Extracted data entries
::::::::

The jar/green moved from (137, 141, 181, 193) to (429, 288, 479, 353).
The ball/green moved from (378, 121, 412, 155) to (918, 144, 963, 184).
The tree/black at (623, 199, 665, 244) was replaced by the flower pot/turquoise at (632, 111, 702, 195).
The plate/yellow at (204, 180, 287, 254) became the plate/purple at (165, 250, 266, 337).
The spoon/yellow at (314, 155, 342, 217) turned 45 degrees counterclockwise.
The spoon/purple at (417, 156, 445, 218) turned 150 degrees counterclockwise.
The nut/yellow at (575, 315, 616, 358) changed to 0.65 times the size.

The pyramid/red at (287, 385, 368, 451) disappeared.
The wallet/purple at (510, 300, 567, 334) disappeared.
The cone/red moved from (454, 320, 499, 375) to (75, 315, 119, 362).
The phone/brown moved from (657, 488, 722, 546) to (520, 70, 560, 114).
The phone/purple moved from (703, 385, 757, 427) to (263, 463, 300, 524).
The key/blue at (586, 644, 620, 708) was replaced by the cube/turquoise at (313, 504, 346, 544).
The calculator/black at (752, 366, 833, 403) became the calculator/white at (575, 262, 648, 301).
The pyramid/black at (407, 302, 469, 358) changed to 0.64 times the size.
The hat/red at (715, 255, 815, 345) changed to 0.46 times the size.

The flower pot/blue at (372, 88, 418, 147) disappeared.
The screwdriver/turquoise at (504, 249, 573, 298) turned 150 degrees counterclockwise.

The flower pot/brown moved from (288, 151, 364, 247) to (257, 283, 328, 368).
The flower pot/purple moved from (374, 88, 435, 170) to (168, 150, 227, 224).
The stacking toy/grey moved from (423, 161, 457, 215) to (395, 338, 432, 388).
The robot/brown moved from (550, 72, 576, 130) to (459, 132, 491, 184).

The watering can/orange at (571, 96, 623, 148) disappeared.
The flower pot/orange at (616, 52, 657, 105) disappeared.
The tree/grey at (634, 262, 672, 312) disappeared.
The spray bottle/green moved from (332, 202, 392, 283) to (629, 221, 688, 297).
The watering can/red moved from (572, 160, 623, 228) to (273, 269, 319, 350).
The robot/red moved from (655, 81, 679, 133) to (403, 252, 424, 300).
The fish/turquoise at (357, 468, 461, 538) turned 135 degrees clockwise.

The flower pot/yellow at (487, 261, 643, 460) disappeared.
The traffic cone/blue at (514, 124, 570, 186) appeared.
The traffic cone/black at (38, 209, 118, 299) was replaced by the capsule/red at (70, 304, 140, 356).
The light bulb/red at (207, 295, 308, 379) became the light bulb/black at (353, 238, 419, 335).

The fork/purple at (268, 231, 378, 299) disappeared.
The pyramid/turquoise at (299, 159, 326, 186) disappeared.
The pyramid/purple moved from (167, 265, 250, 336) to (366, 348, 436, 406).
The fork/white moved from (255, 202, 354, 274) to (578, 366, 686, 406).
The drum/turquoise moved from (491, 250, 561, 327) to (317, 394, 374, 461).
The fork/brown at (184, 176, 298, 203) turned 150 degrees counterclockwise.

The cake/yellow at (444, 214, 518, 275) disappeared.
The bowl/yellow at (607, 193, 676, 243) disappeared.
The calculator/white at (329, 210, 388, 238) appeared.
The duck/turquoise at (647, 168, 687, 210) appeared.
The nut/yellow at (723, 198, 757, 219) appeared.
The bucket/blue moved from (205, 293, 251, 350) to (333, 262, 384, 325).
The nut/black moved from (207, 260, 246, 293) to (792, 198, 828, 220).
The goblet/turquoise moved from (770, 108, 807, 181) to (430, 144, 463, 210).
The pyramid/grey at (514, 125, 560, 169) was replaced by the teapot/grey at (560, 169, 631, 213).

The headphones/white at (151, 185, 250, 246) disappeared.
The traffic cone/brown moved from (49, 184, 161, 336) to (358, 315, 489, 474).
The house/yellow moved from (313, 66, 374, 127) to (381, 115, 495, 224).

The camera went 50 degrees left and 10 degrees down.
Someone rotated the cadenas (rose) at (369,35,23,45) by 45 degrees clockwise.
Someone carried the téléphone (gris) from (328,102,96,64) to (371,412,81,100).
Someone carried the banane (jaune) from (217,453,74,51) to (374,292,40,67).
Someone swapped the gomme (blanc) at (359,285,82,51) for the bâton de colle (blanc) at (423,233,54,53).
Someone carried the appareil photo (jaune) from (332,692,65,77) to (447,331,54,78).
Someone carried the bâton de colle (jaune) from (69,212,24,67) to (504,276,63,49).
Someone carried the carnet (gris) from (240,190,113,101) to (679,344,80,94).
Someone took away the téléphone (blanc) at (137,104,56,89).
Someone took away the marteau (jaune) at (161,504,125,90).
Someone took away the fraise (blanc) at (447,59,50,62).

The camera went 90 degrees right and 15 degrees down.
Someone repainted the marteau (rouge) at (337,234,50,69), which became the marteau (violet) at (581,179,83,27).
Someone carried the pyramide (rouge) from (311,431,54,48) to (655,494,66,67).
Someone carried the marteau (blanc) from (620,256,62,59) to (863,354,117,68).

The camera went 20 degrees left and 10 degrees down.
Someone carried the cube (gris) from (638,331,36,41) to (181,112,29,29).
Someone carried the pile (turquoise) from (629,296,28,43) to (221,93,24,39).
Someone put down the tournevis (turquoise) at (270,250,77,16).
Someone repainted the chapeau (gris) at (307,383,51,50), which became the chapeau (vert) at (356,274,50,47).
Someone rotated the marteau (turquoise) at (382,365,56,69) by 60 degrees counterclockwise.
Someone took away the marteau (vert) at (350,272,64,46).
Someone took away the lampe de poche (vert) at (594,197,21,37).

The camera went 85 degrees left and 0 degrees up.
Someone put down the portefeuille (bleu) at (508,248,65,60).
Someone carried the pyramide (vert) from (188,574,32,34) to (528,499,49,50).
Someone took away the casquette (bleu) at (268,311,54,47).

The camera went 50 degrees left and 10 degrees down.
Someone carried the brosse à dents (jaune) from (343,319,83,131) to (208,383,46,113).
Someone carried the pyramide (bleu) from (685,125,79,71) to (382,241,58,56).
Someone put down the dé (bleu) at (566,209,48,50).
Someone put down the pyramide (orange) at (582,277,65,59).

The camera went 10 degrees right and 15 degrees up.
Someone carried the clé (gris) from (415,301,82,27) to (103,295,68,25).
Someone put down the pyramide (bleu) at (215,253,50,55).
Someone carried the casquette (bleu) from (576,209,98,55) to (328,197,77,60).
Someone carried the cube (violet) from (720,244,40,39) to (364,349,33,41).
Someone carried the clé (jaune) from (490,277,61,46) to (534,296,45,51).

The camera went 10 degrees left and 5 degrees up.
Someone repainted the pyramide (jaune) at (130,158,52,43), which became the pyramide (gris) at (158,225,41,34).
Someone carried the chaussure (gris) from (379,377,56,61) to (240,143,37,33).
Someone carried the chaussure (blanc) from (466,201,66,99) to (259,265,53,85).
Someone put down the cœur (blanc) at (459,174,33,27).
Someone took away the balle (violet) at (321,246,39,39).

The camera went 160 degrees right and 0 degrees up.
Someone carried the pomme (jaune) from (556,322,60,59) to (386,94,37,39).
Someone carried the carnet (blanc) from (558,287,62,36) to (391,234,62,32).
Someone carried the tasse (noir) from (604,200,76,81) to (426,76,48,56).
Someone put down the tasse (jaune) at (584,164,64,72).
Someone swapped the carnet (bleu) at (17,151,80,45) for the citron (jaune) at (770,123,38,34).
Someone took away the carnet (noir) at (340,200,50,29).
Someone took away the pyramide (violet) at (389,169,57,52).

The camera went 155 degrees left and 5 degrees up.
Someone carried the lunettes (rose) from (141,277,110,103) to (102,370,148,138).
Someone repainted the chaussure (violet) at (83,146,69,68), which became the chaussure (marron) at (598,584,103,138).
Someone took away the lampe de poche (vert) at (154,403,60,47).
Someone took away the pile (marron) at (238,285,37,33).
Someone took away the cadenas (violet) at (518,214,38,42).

::::::::

● **TASK BRIEF**
Please copy only these lines, exactly: the first line of the records through the line containing "The spoon/purple at", ends included.

● **COMPLETED EXERCISE**
The jar/green moved from (137, 141, 181, 193) to (429, 288, 479, 353).
The ball/green moved from (378, 121, 412, 155) to (918, 144, 963, 184).
The tree/black at (623, 199, 665, 244) was replaced by the flower pot/turquoise at (632, 111, 702, 195).
The plate/yellow at (204, 180, 287, 254) became the plate/purple at (165, 250, 266, 337).
The spoon/yellow at (314, 155, 342, 217) turned 45 degrees counterclockwise.
The spoon/purple at (417, 156, 445, 218) turned 150 degrees counterclockwise.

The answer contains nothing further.